*WORK INSTRUCTIONS*. Each line of the records needs to be written out exactly, with any image left out.
BEGIN MATERIAL FOR THIS TASK
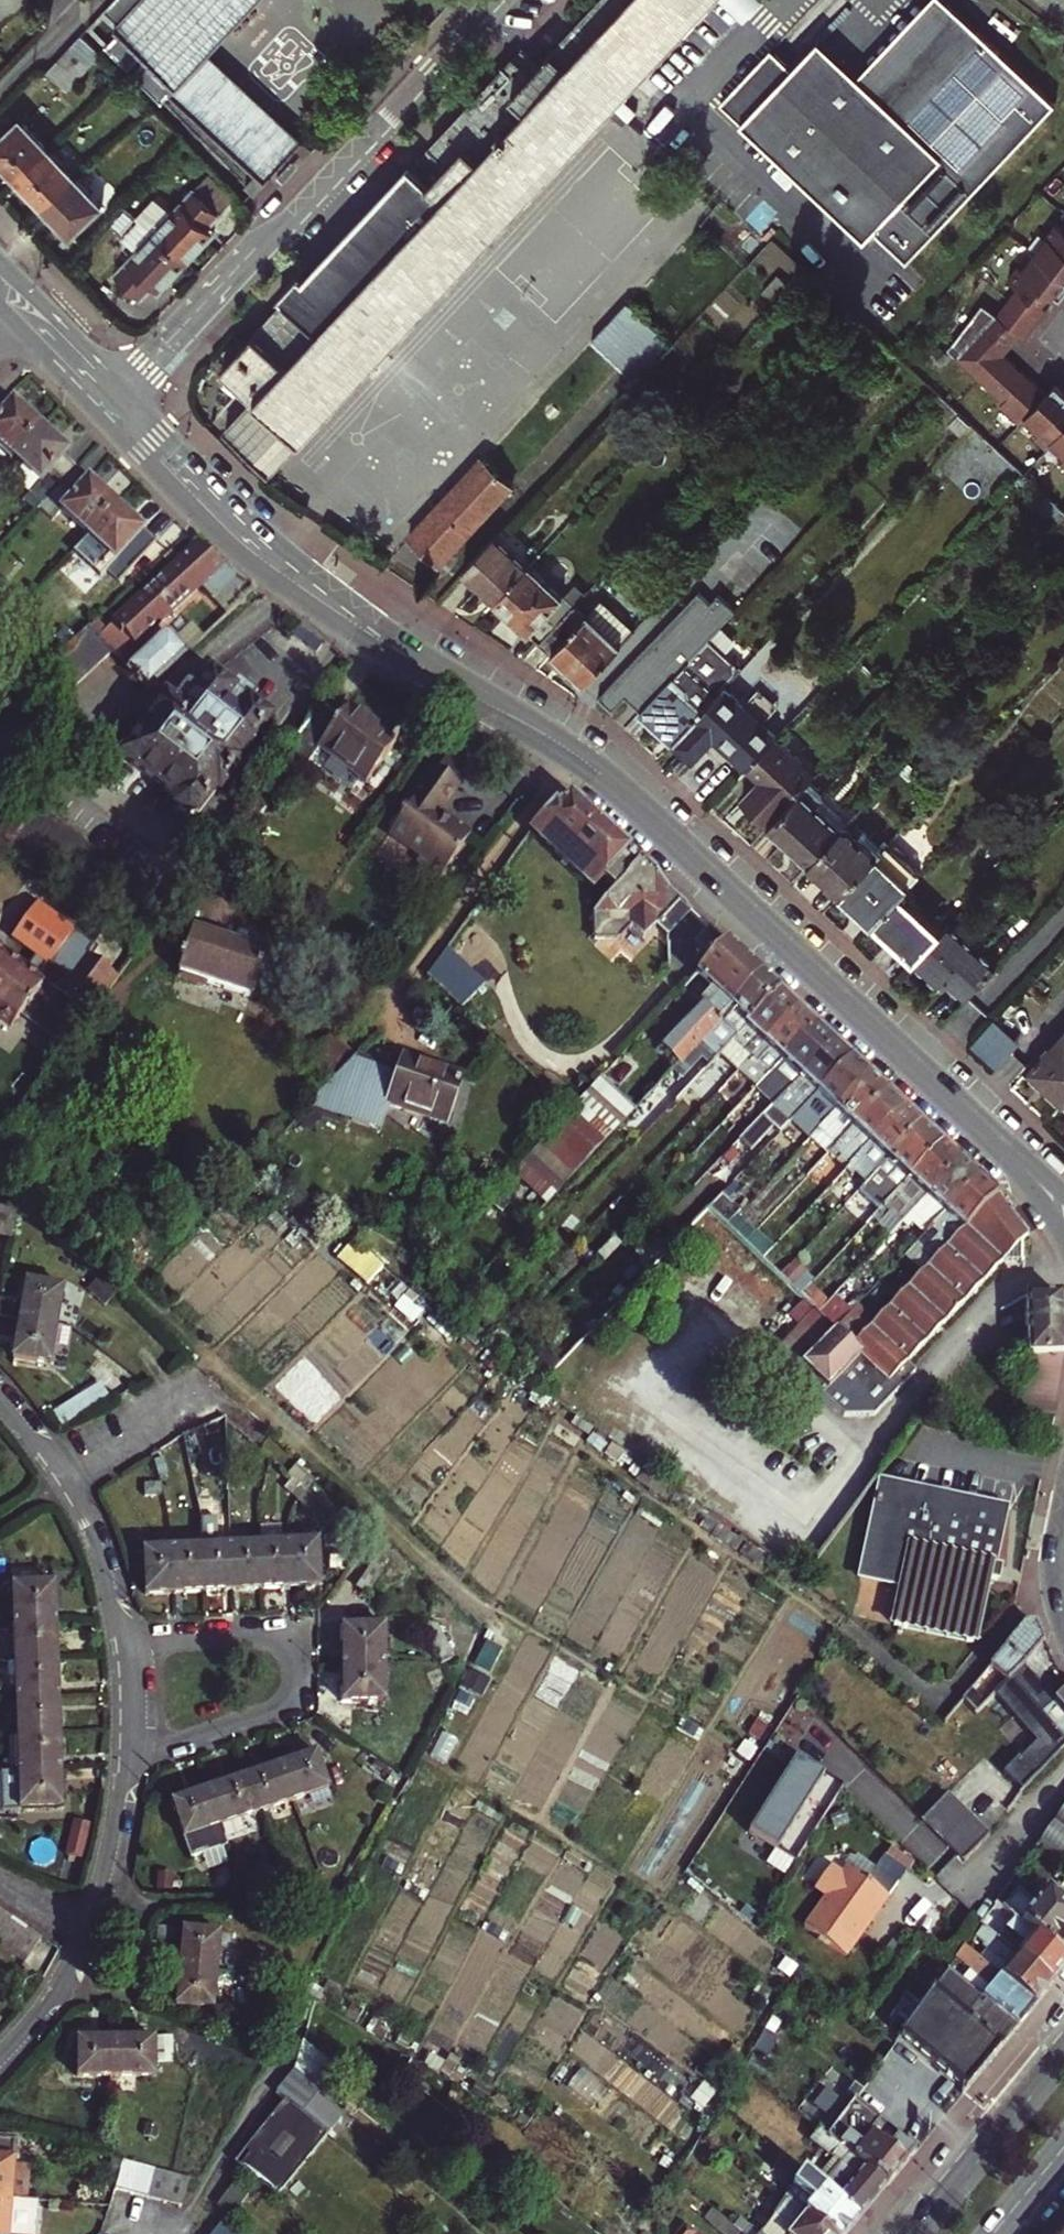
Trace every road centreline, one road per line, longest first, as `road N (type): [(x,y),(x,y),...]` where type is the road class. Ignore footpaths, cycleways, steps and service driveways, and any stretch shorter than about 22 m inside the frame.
road 1 (secondary): [(111,402),(217,511),(318,595),(454,686),(554,739),(618,789),(1015,1158)]
road 2 (residential): [(494,0),(111,402)]
road 3 (residential): [(126,1764),(280,1710),(297,1673),(288,1652),(261,1641),(128,1647)]
road 4 (residential): [(0,2057),(50,1999),(81,1938),(126,1764)]
road 5 (residential): [(128,1647),(88,1524),(42,1447),(0,1399)]
road 6 (primary): [(1063,2050),(914,2233)]
road 7 (secondary): [(8,296),(111,402)]
road 8 (residential): [(0,95),(92,0)]

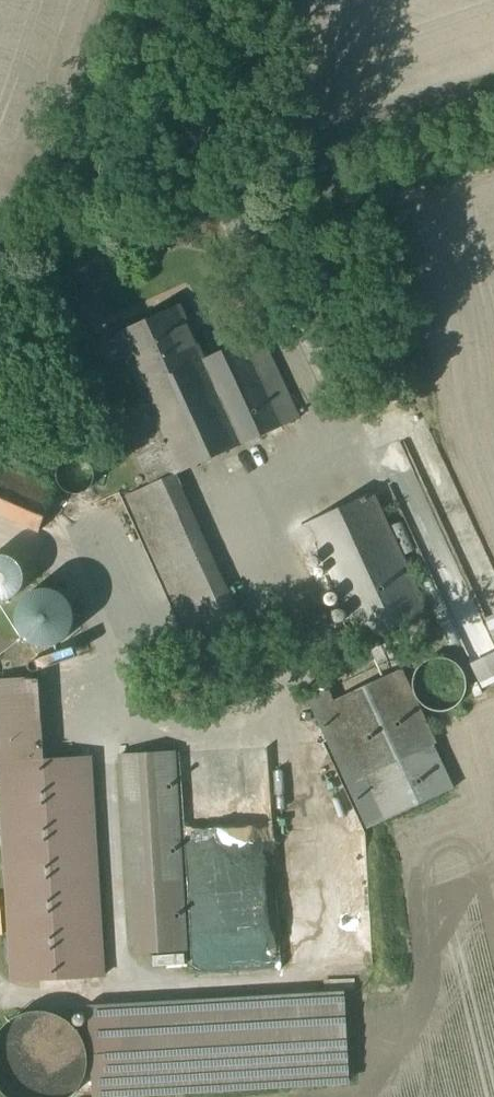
END MATERIAL FOR THIS TASK
*EXERCISE ANSWER*.
Trace every road centreline, one road per line, longest first, as `road N (type): [(x,y),(x,y),...]` where type is the road class. Ignore footpaths, cycleways, steps and service driveways, and any stretch shorter than about 22 m inside the frame.
road 1 (secondary): [(111,402),(217,511),(318,595),(454,686),(554,739),(618,789),(1015,1158)]
road 2 (residential): [(494,0),(111,402)]
road 3 (residential): [(126,1764),(280,1710),(297,1673),(288,1652),(261,1641),(128,1647)]
road 4 (residential): [(0,2057),(50,1999),(81,1938),(126,1764)]
road 5 (residential): [(128,1647),(88,1524),(42,1447),(0,1399)]
road 6 (primary): [(1063,2050),(914,2233)]
road 7 (secondary): [(8,296),(111,402)]
road 8 (residential): [(0,95),(92,0)]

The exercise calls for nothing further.